WHAT TO DO
Every line below from the one containing "SD pin MISO: A4 -> MI" through the one containing "BUTTON3 pin SIG: D3 -> D13" must be transcribed exactly. Omit all lines outside that stretch.

(Excerpts from a dataset)
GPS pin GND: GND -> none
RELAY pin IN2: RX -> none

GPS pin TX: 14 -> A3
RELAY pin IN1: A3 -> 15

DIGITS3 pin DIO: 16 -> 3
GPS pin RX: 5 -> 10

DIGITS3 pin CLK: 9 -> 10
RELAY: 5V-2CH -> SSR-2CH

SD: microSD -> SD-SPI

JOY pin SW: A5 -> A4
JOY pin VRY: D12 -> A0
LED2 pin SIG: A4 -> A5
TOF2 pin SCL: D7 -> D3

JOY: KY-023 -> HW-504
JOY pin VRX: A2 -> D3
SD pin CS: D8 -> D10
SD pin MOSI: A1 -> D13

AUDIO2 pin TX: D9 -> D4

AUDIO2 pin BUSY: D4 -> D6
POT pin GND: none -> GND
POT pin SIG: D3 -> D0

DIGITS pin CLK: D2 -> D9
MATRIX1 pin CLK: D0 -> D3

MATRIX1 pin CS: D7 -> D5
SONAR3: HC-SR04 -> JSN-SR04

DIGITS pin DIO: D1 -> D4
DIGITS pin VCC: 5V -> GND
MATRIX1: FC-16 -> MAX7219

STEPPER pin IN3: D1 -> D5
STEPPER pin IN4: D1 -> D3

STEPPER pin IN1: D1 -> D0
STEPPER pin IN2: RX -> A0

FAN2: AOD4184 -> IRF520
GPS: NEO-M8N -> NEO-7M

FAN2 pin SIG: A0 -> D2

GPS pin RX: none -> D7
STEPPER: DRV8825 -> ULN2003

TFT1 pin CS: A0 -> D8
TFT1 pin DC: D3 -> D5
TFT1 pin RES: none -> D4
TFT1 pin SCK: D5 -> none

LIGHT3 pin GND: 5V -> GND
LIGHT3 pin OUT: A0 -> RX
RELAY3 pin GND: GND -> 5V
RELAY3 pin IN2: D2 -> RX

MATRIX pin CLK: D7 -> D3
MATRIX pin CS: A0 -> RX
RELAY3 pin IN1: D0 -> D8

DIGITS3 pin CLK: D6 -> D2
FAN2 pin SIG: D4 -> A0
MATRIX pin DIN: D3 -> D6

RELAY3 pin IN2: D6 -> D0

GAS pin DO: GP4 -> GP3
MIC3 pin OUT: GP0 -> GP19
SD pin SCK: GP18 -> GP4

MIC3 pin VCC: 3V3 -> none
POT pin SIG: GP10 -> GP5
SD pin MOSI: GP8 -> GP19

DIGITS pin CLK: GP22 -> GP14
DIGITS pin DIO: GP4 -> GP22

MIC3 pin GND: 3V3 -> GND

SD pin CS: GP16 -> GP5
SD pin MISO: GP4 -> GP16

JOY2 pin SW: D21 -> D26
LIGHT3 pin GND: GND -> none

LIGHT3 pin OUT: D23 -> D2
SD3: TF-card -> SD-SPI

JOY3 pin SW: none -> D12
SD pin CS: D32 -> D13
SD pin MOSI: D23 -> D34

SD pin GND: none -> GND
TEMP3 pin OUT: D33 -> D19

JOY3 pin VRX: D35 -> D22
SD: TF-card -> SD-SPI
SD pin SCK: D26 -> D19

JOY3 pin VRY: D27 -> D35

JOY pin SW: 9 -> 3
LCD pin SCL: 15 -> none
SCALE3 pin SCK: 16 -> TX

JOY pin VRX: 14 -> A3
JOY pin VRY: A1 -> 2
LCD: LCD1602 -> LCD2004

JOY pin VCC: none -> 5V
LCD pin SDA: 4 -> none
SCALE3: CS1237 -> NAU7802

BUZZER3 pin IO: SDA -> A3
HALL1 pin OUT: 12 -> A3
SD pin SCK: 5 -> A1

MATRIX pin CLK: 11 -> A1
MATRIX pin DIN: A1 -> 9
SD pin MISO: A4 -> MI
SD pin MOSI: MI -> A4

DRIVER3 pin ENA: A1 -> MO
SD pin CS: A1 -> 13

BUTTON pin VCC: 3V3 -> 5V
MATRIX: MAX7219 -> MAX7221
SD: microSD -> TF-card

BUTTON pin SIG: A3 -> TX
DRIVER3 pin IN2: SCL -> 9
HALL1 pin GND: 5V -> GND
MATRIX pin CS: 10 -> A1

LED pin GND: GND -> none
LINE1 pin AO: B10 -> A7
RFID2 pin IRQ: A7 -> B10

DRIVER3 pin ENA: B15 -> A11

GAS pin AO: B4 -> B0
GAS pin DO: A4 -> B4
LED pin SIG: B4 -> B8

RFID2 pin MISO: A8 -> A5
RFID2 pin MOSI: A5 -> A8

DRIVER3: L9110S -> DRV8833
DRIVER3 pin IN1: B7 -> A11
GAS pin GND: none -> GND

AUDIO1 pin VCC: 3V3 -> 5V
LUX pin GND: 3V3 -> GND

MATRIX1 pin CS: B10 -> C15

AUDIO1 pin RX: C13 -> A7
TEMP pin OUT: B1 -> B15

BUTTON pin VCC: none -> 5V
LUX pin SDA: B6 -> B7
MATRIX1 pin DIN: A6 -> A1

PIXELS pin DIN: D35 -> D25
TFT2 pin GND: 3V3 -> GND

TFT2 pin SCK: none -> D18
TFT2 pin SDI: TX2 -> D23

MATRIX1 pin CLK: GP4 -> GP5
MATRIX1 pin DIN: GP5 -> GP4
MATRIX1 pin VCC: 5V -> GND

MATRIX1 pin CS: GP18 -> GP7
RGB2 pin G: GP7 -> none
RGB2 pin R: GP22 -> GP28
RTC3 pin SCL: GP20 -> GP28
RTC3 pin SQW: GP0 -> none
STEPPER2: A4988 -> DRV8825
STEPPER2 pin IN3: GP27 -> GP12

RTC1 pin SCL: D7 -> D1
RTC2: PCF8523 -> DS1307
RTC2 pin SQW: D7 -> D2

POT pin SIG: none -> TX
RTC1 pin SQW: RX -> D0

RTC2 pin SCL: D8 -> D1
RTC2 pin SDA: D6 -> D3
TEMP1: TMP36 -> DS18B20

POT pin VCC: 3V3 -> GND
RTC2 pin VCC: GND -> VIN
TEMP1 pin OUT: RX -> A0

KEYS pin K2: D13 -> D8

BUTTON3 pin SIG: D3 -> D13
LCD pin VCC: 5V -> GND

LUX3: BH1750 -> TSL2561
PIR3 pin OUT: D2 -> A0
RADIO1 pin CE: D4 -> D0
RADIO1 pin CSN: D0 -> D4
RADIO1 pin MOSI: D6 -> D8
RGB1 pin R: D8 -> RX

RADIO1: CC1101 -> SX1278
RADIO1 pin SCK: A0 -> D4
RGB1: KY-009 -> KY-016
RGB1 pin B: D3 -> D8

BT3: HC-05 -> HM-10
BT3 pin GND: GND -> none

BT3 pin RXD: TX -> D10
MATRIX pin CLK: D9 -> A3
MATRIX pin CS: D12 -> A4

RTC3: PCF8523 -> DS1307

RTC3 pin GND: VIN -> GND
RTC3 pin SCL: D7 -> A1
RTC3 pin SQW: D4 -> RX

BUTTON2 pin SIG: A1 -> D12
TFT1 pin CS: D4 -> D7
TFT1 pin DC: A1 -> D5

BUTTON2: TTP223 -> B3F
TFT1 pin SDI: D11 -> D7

RESPONSE TO THIS EXERCISE
SD pin MISO: A4 -> MI
SD pin MOSI: MI -> A4

DRIVER3 pin ENA: A1 -> MO
SD pin CS: A1 -> 13

BUTTON pin VCC: 3V3 -> 5V
MATRIX: MAX7219 -> MAX7221
SD: microSD -> TF-card

BUTTON pin SIG: A3 -> TX
DRIVER3 pin IN2: SCL -> 9
HALL1 pin GND: 5V -> GND
MATRIX pin CS: 10 -> A1

LED pin GND: GND -> none
LINE1 pin AO: B10 -> A7
RFID2 pin IRQ: A7 -> B10

DRIVER3 pin ENA: B15 -> A11

GAS pin AO: B4 -> B0
GAS pin DO: A4 -> B4
LED pin SIG: B4 -> B8

RFID2 pin MISO: A8 -> A5
RFID2 pin MOSI: A5 -> A8

DRIVER3: L9110S -> DRV8833
DRIVER3 pin IN1: B7 -> A11
GAS pin GND: none -> GND

AUDIO1 pin VCC: 3V3 -> 5V
LUX pin GND: 3V3 -> GND

MATRIX1 pin CS: B10 -> C15

AUDIO1 pin RX: C13 -> A7
TEMP pin OUT: B1 -> B15

BUTTON pin VCC: none -> 5V
LUX pin SDA: B6 -> B7
MATRIX1 pin DIN: A6 -> A1

PIXELS pin DIN: D35 -> D25
TFT2 pin GND: 3V3 -> GND

TFT2 pin SCK: none -> D18
TFT2 pin SDI: TX2 -> D23

MATRIX1 pin CLK: GP4 -> GP5
MATRIX1 pin DIN: GP5 -> GP4
MATRIX1 pin VCC: 5V -> GND

MATRIX1 pin CS: GP18 -> GP7
RGB2 pin G: GP7 -> none
RGB2 pin R: GP22 -> GP28
RTC3 pin SCL: GP20 -> GP28
RTC3 pin SQW: GP0 -> none
STEPPER2: A4988 -> DRV8825
STEPPER2 pin IN3: GP27 -> GP12

RTC1 pin SCL: D7 -> D1
RTC2: PCF8523 -> DS1307
RTC2 pin SQW: D7 -> D2

POT pin SIG: none -> TX
RTC1 pin SQW: RX -> D0

RTC2 pin SCL: D8 -> D1
RTC2 pin SDA: D6 -> D3
TEMP1: TMP36 -> DS18B20

POT pin VCC: 3V3 -> GND
RTC2 pin VCC: GND -> VIN
TEMP1 pin OUT: RX -> A0

KEYS pin K2: D13 -> D8

BUTTON3 pin SIG: D3 -> D13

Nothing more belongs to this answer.